__Exercise prompt__
Locate every line below that contains the word "cheese" and copy it.

[[ Records to use open ]]

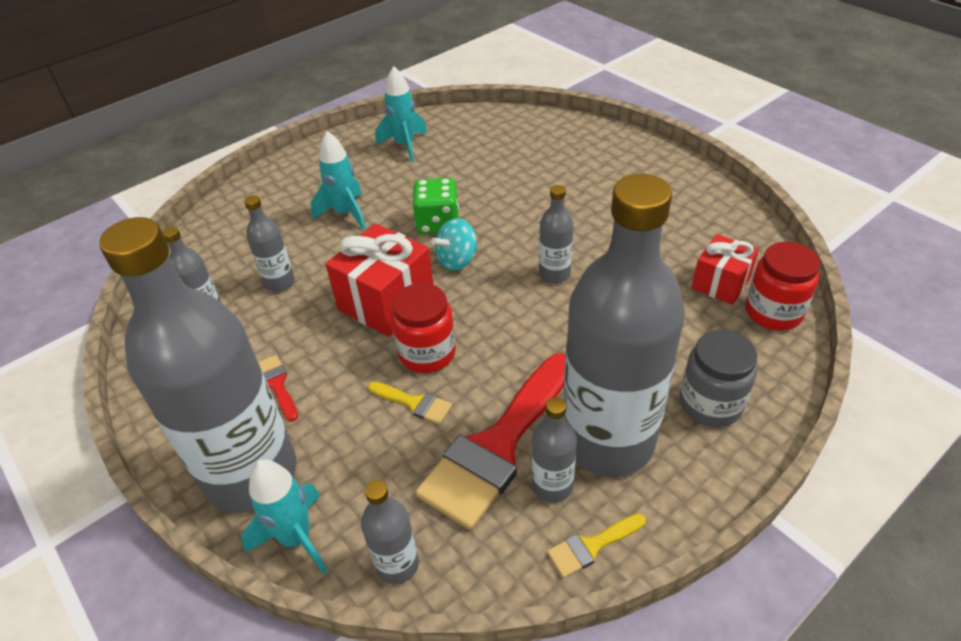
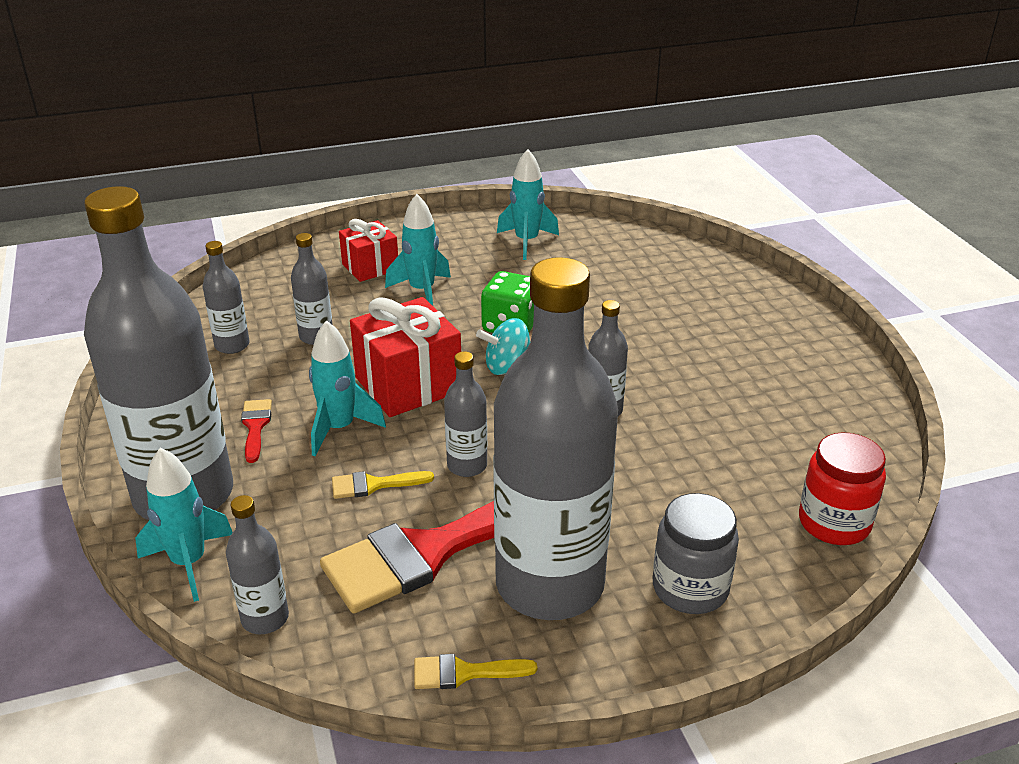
camera: 20 degrees right, 10 degrees down
(352, 361) = (339, 428): none -> turquoise rocket
(414, 403) = (374, 485): yellow brush -> yellow brush turned 120 degrees clockwise
(427, 353) = (418, 444): red jar -> none
(552, 486) = (461, 605): grey bottle -> grey bottle (467, 465)
(720, 283) = (791, 475): red gift -> red gift (370, 267)

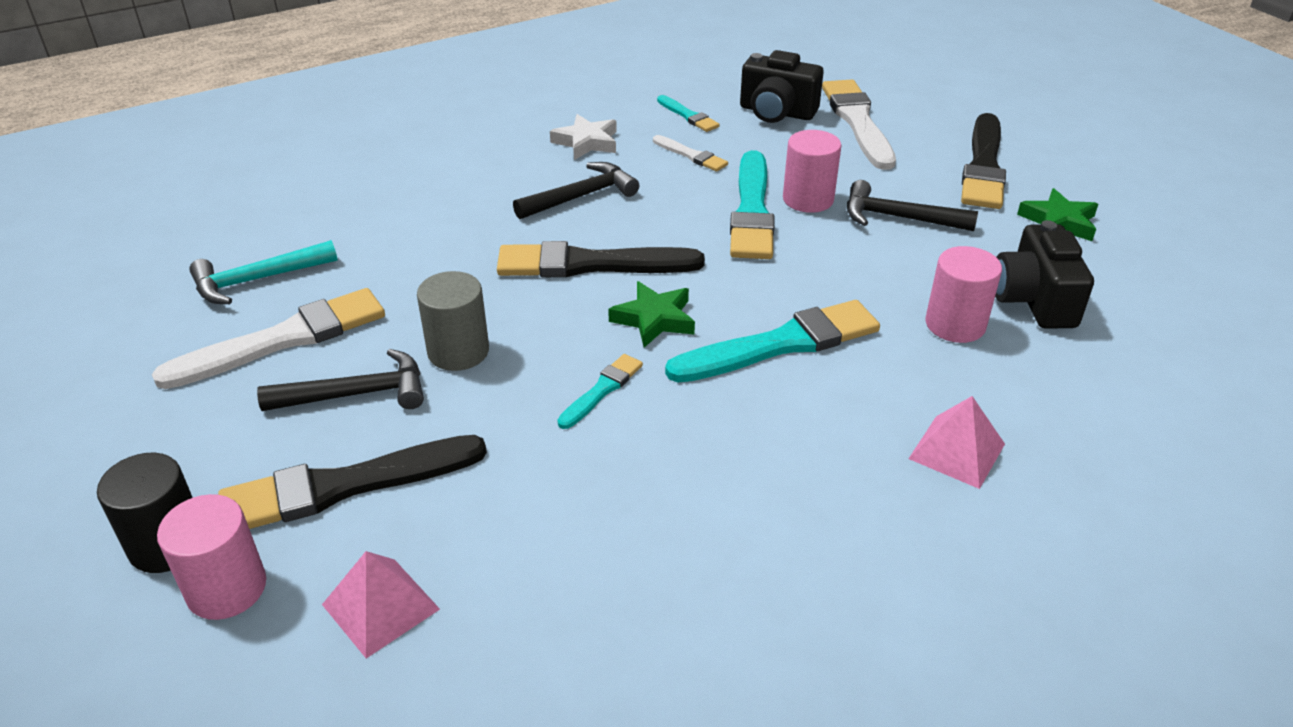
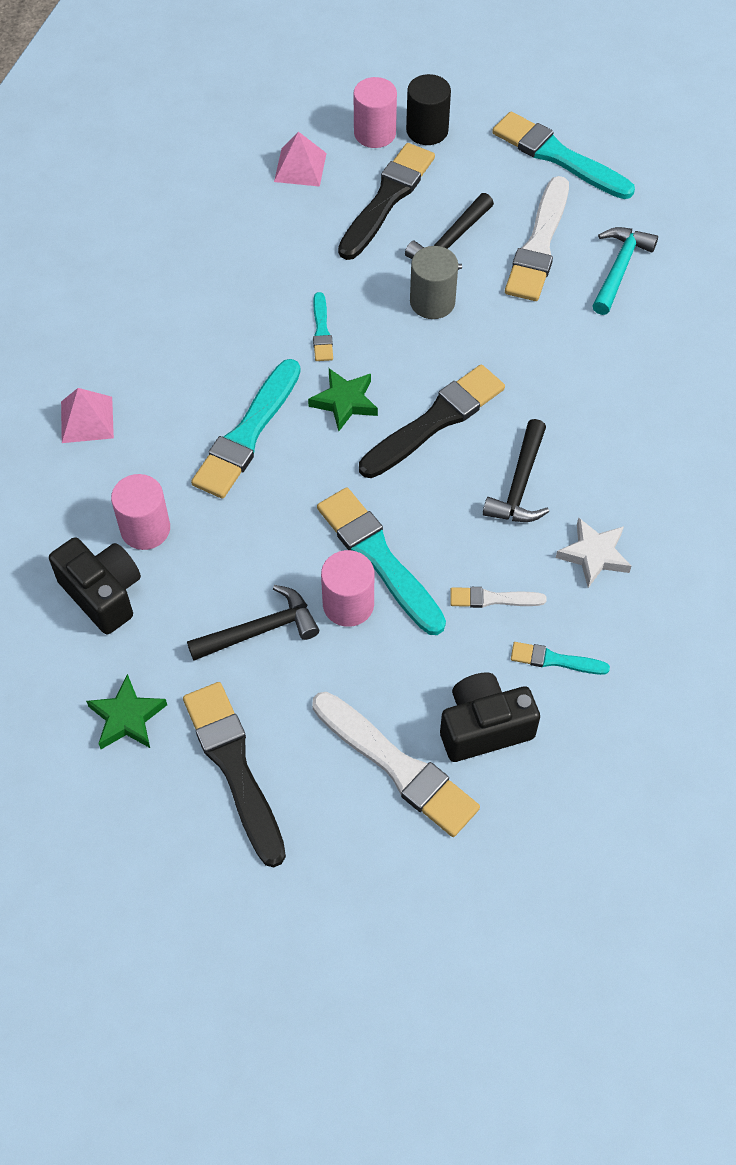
camera: 140 degrees right, 20 degrees up
(109, 410) = (558, 157): none -> turquoise brush

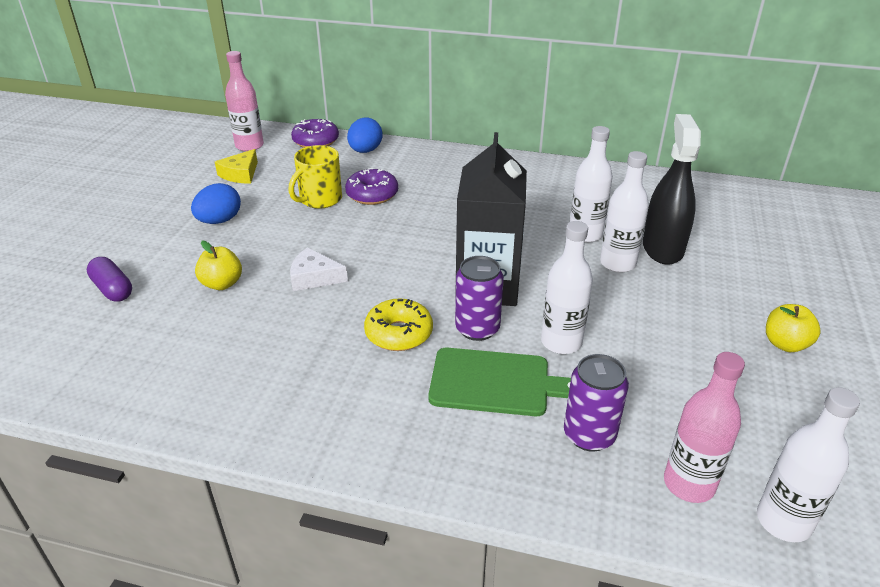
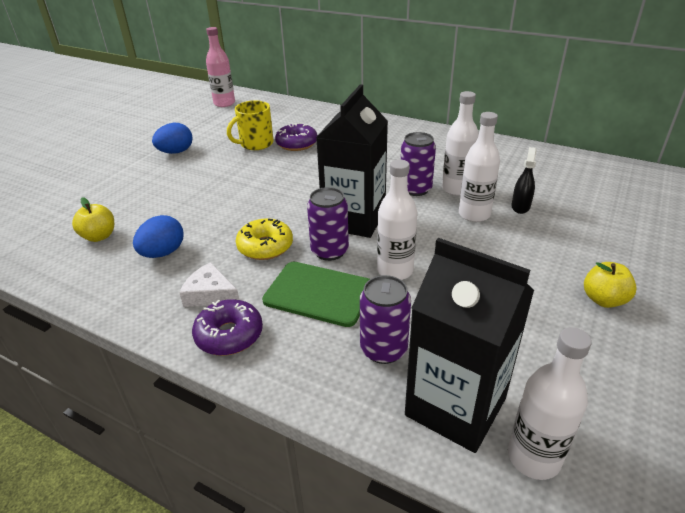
camera: 15 degrees right, 0 degrees up
(113, 289) = (78, 191): purple capsule -> none
(222, 284) = (154, 195): yellow apple -> yellow apple (99, 236)
(240, 174) = (208, 122): yellow cheese -> none
(314, 277) = (222, 198): white cheese -> white cheese (210, 294)
(316, 141) = (274, 103): purple donut -> purple donut (229, 335)
(365, 151) = (307, 113): blue egg -> blue egg (163, 253)
(540, 239) = (415, 189): none -> purple can
(662, 248) = (520, 207): black spray bottle -> black spray bottle, size x0.51
(689, 484) = (455, 406): pink bottle -> black carton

[[ Records to use closed ]]

__Exercise output__
(240, 174) = (208, 122): yellow cheese -> none
(314, 277) = (222, 198): white cheese -> white cheese (210, 294)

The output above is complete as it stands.